Stored data.
•••

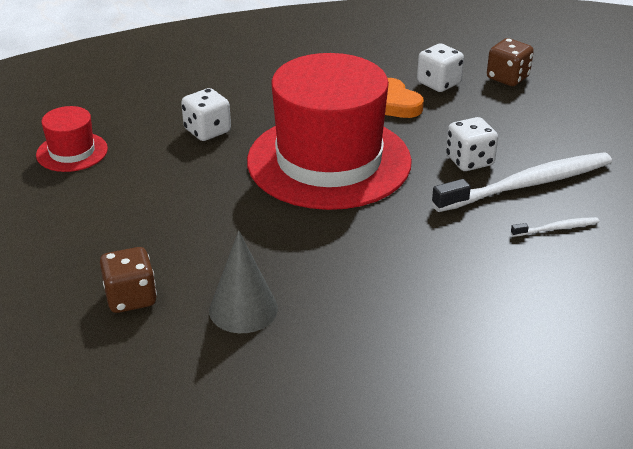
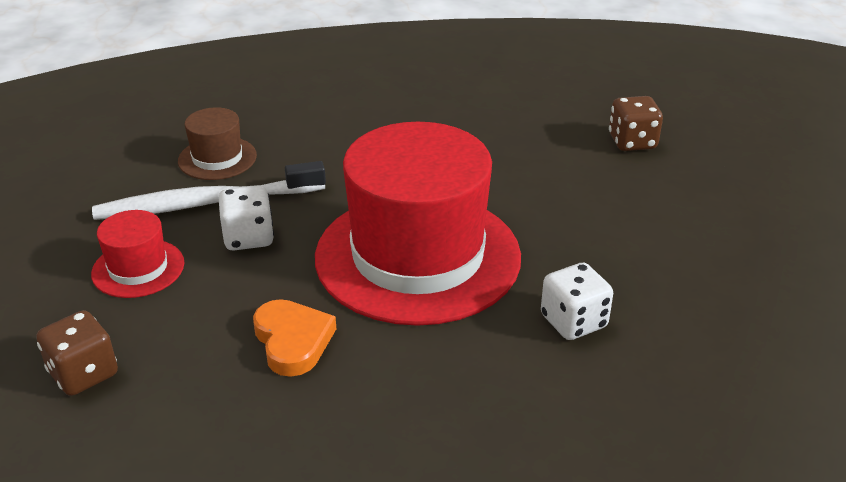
camera: 170 degrees left, 0 degrees up
red hat [36,106,108,172] -> red hat moved to [91,210,184,298]
grey cone [209,231,278,333] -> none
white dice [417,43,464,92] -> none
white toothbrush [511,217,599,237] -> brown hat [178,107,257,180]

•••

Task prompt. The response should contain only a verbatim copy of the lines from the line with "white dice [417,43,464,92] -> none" to the final line of the records.

Written reply.
white dice [417,43,464,92] -> none
white toothbrush [511,217,599,237] -> brown hat [178,107,257,180]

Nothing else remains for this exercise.